- Exercise
The first line of the data below and every line after it, through the one with "yellow toothbrush: 12 -> 15", must be transcribed without change.

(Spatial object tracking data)
»»

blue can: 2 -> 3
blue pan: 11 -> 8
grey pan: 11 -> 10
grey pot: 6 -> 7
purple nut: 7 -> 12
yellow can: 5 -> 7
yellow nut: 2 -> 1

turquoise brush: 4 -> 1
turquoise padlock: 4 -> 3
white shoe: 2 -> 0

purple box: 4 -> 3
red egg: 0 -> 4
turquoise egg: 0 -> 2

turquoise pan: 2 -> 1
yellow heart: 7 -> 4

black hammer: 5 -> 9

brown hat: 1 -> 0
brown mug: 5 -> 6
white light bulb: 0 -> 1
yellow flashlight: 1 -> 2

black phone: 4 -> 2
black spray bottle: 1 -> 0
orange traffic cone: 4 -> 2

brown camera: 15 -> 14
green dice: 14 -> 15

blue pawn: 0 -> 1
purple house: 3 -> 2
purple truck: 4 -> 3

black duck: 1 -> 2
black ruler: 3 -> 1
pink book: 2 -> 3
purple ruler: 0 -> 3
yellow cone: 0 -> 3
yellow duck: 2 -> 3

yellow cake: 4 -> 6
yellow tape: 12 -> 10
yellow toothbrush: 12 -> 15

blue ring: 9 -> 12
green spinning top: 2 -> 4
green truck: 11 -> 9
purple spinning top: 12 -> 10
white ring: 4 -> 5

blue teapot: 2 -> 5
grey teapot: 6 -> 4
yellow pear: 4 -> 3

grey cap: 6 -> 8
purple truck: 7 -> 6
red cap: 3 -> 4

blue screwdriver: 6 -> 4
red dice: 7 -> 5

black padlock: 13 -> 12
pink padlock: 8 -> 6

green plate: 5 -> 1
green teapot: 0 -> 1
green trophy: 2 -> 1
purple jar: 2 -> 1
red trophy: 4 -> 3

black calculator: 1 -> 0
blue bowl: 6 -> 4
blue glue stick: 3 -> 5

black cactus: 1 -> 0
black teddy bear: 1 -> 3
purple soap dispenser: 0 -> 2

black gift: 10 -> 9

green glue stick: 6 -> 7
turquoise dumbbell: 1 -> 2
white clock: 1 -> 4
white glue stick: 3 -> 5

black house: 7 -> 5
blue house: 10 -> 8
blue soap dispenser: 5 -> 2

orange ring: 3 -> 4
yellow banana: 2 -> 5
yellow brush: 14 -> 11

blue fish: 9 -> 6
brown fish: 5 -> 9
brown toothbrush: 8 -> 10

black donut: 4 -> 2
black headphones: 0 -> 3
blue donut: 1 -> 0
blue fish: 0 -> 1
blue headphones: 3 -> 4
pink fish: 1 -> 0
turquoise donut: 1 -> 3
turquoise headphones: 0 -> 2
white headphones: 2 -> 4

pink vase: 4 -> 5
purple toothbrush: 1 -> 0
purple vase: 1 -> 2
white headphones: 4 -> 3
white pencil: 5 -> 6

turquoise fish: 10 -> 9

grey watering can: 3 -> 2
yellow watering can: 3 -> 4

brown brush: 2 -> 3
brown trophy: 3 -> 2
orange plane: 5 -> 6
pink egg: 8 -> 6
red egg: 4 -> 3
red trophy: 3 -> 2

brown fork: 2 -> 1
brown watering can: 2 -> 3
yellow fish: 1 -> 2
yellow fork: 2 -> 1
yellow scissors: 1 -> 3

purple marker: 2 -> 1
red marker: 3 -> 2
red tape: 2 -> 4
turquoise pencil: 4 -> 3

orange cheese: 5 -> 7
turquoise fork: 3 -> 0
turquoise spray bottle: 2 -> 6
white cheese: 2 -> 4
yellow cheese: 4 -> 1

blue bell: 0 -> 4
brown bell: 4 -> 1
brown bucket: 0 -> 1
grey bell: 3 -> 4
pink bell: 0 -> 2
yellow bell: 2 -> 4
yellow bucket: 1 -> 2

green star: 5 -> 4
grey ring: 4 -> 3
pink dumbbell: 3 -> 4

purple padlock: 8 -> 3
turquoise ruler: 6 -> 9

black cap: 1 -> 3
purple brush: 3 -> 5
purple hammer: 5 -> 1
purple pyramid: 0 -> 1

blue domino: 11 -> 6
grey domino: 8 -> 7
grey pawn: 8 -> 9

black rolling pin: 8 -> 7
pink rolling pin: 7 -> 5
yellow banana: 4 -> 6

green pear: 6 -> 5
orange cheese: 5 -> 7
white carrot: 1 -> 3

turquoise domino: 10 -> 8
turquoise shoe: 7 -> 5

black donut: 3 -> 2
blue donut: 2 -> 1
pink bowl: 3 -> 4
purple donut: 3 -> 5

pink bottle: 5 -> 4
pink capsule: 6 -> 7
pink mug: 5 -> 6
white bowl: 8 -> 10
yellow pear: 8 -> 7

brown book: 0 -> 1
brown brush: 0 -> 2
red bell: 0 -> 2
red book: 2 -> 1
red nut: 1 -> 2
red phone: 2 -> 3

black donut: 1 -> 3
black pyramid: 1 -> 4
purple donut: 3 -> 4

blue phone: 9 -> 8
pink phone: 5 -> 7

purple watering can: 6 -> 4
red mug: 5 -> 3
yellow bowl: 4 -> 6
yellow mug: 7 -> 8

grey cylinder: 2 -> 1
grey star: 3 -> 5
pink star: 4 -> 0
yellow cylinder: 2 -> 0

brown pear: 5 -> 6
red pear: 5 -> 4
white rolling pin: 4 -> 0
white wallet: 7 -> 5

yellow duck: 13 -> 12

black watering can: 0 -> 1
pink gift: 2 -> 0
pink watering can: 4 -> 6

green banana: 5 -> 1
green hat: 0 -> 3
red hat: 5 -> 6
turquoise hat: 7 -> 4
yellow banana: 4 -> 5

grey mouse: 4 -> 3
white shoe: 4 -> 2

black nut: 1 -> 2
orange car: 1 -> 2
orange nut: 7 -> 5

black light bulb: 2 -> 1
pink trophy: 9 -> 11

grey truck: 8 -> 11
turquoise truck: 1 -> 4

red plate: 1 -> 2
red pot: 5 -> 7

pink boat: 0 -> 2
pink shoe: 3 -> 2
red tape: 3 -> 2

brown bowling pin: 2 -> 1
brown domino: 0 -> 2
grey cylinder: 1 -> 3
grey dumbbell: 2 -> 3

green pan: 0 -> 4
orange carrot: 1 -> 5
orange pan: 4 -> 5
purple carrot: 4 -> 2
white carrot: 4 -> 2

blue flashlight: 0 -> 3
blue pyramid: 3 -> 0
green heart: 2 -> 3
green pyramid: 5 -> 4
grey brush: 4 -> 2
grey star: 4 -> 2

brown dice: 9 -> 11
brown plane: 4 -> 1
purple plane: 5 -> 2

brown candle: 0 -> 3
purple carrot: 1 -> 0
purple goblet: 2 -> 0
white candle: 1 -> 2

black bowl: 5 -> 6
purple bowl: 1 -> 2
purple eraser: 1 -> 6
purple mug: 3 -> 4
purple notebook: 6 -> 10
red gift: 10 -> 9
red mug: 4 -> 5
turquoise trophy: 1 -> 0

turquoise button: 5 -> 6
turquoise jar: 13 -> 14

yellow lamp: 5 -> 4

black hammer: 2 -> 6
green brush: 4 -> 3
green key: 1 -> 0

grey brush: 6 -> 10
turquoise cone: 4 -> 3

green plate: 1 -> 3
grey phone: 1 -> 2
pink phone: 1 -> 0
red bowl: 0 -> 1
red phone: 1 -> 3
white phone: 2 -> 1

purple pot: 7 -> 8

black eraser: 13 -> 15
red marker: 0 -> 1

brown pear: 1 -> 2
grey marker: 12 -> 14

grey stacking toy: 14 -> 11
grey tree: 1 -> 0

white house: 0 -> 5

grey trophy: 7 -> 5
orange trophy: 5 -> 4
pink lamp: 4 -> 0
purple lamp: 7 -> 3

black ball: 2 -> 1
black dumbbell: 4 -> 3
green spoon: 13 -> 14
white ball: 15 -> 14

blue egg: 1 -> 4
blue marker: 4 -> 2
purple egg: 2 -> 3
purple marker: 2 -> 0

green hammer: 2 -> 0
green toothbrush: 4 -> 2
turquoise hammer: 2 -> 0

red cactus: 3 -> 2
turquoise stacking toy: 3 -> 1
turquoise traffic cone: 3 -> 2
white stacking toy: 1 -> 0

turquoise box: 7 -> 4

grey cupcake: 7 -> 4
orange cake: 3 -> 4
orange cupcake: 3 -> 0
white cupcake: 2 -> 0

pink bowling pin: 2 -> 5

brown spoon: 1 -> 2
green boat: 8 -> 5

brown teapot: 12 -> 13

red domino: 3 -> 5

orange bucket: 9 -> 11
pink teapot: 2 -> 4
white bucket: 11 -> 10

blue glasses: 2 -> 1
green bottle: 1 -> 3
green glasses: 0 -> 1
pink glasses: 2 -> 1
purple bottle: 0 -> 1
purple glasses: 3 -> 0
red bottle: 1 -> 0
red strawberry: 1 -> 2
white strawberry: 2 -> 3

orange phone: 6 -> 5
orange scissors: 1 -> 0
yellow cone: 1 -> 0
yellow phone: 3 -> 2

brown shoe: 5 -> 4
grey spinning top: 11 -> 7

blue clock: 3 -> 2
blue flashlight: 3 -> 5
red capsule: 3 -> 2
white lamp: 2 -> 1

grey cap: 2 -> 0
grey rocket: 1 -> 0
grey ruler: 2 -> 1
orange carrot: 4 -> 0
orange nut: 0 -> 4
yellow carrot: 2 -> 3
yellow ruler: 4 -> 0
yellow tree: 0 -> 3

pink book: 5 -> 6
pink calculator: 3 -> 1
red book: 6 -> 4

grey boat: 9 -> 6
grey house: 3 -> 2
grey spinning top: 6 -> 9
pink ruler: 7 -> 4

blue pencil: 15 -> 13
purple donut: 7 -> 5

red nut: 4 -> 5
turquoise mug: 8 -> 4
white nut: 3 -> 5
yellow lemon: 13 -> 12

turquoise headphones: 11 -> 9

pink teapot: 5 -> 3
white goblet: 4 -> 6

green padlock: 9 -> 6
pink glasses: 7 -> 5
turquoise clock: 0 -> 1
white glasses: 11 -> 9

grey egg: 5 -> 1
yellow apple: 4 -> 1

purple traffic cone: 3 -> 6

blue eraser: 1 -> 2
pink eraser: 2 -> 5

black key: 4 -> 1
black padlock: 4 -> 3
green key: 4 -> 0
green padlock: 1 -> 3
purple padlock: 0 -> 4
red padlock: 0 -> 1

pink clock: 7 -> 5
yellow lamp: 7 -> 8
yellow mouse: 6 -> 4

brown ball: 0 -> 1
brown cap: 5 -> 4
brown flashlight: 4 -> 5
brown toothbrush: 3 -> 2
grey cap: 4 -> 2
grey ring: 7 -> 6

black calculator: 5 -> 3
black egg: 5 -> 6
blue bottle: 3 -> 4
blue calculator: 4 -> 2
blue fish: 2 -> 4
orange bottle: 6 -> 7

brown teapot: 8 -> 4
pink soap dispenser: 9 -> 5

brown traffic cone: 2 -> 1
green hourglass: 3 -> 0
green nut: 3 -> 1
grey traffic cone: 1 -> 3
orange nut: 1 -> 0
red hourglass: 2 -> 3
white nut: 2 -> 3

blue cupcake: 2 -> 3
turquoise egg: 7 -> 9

««

- Exercise solution
blue can: 2 -> 3
blue pan: 11 -> 8
grey pan: 11 -> 10
grey pot: 6 -> 7
purple nut: 7 -> 12
yellow can: 5 -> 7
yellow nut: 2 -> 1

turquoise brush: 4 -> 1
turquoise padlock: 4 -> 3
white shoe: 2 -> 0

purple box: 4 -> 3
red egg: 0 -> 4
turquoise egg: 0 -> 2

turquoise pan: 2 -> 1
yellow heart: 7 -> 4

black hammer: 5 -> 9

brown hat: 1 -> 0
brown mug: 5 -> 6
white light bulb: 0 -> 1
yellow flashlight: 1 -> 2

black phone: 4 -> 2
black spray bottle: 1 -> 0
orange traffic cone: 4 -> 2

brown camera: 15 -> 14
green dice: 14 -> 15

blue pawn: 0 -> 1
purple house: 3 -> 2
purple truck: 4 -> 3

black duck: 1 -> 2
black ruler: 3 -> 1
pink book: 2 -> 3
purple ruler: 0 -> 3
yellow cone: 0 -> 3
yellow duck: 2 -> 3

yellow cake: 4 -> 6
yellow tape: 12 -> 10
yellow toothbrush: 12 -> 15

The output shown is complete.